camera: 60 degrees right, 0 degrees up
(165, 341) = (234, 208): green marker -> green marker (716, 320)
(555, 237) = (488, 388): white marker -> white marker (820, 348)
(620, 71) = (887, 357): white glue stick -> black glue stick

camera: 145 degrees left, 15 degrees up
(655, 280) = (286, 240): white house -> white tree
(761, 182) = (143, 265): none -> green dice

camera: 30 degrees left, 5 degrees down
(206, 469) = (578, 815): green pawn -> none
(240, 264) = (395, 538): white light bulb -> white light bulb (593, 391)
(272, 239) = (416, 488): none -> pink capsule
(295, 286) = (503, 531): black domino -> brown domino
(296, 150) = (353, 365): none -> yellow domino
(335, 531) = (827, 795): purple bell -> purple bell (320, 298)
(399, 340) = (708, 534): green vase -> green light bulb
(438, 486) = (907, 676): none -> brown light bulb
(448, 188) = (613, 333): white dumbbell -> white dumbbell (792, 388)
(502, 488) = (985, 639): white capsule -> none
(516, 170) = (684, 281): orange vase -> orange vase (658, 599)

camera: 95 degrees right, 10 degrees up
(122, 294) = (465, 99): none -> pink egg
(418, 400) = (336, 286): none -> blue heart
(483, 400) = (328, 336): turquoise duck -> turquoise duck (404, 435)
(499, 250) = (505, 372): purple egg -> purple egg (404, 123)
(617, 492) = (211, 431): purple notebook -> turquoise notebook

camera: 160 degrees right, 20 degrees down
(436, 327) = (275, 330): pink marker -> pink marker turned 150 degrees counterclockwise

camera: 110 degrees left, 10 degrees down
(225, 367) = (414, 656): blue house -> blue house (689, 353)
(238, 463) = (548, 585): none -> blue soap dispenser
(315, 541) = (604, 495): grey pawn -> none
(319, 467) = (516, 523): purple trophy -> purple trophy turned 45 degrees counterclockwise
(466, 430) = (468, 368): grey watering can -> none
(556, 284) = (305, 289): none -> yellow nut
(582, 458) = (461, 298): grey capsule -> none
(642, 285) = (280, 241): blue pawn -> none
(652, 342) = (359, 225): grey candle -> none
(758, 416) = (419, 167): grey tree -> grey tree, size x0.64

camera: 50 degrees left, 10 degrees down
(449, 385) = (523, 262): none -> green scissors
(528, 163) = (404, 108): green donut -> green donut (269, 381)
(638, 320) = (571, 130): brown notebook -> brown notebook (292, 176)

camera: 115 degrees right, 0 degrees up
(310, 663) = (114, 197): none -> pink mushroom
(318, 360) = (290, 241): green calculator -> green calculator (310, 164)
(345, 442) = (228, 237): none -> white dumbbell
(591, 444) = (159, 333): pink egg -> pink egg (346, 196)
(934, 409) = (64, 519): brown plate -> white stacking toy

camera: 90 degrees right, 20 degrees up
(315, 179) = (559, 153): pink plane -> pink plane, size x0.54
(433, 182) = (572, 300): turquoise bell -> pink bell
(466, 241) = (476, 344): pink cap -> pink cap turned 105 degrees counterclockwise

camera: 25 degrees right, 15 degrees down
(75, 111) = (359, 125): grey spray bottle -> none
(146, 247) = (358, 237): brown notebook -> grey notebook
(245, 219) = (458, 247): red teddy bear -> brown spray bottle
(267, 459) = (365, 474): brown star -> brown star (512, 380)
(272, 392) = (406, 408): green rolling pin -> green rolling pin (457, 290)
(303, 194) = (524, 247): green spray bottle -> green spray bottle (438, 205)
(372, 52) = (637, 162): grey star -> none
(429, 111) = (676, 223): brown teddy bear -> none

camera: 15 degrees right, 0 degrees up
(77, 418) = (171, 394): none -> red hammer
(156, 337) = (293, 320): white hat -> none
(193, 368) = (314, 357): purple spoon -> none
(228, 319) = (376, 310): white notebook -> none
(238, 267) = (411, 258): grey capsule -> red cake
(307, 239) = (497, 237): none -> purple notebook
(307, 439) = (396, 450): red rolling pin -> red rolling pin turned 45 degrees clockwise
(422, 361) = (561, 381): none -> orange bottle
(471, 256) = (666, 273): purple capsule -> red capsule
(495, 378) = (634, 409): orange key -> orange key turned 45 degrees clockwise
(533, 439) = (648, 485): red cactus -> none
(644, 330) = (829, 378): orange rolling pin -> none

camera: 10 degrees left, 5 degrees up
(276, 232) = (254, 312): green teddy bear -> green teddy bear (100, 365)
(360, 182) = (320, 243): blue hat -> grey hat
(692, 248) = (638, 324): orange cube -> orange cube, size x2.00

* Task statement
Reproduce each line of the material that mentions "pink".

* Response below
(272, 239) = (416, 488): none -> pink capsule
(122, 294) = (465, 99): none -> pink egg
(436, 327) = (275, 330): pink marker -> pink marker turned 150 degrees counterclockwise
(310, 663) = (114, 197): none -> pink mushroom
(591, 444) = (159, 333): pink egg -> pink egg (346, 196)
(315, 179) = (559, 153): pink plane -> pink plane, size x0.54
(433, 182) = (572, 300): turquoise bell -> pink bell
(466, 241) = (476, 344): pink cap -> pink cap turned 105 degrees counterclockwise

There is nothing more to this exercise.